● **Work order**
Would you please return the lines of the entries below starting at the line that has "camera: 15 degrees left, 20 degrees down" and ending at the line that has "(578, 396) = (650, 299): green", both included, exactly as they are?

● **Exercise data**
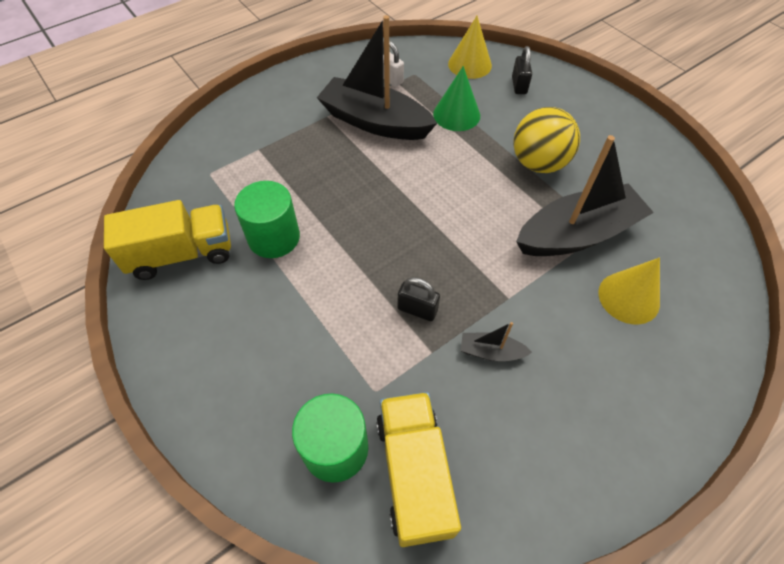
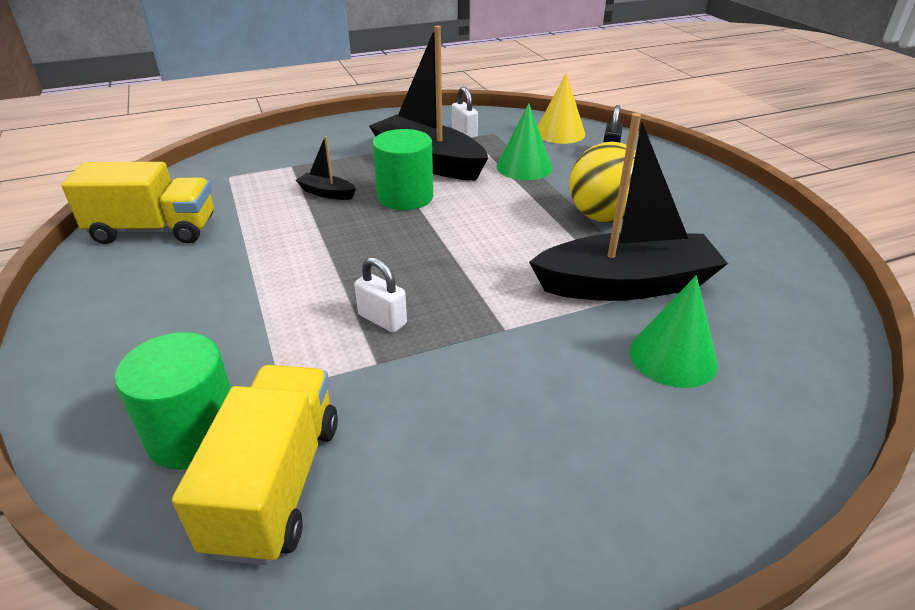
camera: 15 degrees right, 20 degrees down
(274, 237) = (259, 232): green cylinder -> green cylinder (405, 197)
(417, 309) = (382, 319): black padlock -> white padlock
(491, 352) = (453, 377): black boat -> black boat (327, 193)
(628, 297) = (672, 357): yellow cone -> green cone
==
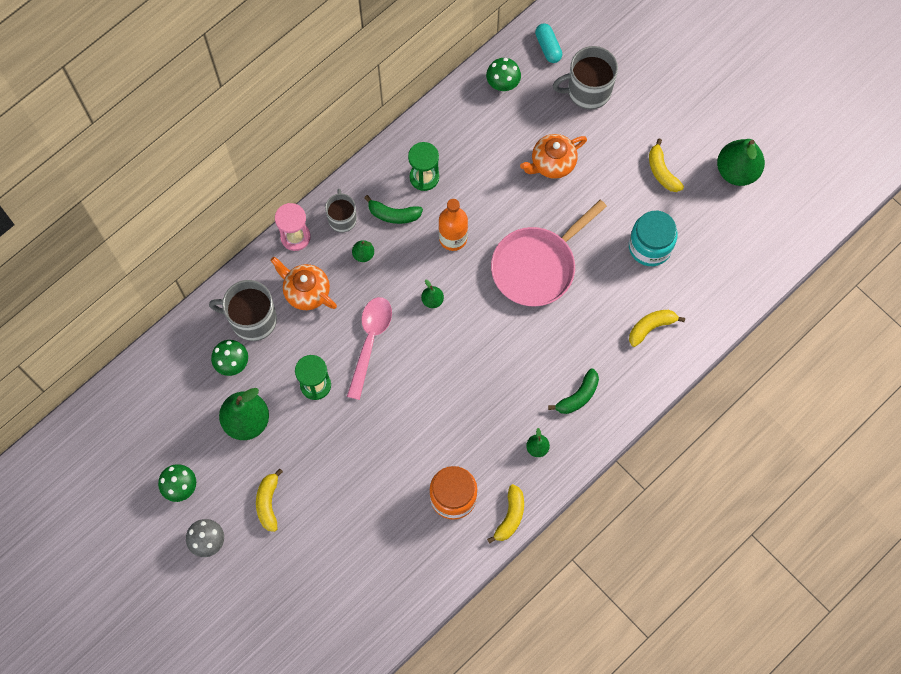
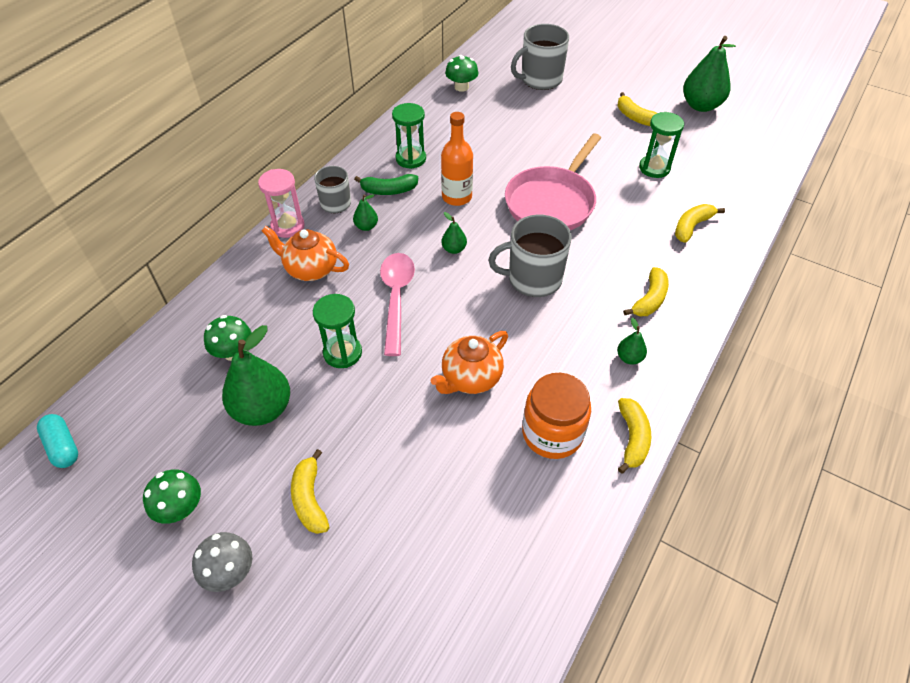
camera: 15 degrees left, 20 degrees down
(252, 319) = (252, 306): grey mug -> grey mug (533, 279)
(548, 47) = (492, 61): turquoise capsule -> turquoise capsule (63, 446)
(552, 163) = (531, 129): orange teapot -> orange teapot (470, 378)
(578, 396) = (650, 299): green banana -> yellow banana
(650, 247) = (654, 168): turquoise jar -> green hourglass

● **Output of the exercise**
camera: 15 degrees left, 20 degrees down
(252, 319) = (252, 306): grey mug -> grey mug (533, 279)
(548, 47) = (492, 61): turquoise capsule -> turquoise capsule (63, 446)
(552, 163) = (531, 129): orange teapot -> orange teapot (470, 378)
(578, 396) = (650, 299): green banana -> yellow banana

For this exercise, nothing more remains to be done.